» **Change detection outputs**

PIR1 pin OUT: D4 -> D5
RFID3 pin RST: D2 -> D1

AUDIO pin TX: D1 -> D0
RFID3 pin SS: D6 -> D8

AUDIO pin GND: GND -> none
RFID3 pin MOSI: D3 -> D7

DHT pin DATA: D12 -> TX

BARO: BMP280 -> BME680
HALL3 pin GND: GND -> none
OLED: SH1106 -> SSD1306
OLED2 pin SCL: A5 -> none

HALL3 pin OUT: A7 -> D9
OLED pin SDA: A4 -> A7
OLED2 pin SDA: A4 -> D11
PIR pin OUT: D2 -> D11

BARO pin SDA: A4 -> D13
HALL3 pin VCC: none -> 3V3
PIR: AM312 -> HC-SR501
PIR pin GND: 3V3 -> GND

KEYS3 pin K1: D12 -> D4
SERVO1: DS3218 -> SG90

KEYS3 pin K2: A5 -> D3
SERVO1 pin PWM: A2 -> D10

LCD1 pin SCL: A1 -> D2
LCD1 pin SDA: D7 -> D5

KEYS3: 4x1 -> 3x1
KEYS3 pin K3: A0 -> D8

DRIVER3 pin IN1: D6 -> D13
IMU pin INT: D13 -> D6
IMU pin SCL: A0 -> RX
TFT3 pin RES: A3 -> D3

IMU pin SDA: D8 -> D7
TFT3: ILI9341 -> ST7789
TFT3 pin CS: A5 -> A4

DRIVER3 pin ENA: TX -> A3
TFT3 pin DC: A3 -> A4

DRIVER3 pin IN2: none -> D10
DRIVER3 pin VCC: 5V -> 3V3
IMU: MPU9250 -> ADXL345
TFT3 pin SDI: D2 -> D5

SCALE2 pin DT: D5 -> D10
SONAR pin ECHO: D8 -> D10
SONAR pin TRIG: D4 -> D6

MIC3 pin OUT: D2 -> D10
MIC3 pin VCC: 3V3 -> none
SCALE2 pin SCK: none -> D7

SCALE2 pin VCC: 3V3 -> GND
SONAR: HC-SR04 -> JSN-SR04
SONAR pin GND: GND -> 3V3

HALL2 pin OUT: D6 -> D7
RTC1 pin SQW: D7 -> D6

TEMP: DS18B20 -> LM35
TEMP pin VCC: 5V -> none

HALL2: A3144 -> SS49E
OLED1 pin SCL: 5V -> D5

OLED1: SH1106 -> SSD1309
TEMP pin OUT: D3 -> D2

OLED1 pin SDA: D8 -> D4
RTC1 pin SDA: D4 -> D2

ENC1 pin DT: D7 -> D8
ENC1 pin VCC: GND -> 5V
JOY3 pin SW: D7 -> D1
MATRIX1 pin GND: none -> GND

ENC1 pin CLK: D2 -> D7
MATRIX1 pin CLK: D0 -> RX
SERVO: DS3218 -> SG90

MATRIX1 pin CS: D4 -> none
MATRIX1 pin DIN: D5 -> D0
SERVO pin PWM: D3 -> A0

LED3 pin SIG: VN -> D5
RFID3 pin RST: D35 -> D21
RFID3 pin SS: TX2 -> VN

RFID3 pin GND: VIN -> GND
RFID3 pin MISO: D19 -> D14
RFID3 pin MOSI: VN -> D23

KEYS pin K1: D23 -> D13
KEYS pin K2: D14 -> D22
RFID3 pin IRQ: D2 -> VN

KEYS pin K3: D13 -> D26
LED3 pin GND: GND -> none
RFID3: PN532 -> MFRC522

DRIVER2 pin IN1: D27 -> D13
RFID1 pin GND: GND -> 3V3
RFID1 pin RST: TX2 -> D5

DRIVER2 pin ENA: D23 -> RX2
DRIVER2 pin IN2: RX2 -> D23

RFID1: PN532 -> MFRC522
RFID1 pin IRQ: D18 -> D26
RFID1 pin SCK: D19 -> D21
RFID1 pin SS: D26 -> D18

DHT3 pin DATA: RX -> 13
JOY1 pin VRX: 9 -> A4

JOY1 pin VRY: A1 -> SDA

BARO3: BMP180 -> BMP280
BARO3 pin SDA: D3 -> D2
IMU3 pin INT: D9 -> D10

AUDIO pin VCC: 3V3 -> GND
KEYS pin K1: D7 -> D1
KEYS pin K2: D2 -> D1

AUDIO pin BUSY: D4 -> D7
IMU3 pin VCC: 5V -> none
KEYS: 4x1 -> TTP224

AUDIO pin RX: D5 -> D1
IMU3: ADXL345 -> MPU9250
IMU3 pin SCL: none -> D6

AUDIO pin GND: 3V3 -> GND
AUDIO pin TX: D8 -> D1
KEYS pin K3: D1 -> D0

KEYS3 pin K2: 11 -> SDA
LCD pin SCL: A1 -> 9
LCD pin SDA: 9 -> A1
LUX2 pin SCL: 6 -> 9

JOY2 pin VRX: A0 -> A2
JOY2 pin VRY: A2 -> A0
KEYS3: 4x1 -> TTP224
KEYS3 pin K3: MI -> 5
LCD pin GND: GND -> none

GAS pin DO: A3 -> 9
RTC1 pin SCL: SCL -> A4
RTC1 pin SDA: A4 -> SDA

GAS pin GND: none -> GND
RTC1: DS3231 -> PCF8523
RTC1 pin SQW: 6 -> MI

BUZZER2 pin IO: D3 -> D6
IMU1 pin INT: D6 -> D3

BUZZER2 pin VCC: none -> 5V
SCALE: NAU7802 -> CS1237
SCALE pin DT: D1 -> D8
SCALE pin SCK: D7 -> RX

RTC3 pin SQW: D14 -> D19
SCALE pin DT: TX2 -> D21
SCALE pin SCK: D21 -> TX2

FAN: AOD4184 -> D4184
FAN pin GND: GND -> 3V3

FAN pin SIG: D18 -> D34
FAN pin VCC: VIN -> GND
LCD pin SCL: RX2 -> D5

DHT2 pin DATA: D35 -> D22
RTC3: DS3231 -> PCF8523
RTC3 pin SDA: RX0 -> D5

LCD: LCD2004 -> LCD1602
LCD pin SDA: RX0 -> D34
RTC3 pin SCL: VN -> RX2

» **Exercise details**
The answer should consist of every line above in which "SONAR" appears.

» **Answer for the task**
SONAR pin ECHO: D8 -> D10
SONAR pin TRIG: D4 -> D6
SONAR: HC-SR04 -> JSN-SR04
SONAR pin GND: GND -> 3V3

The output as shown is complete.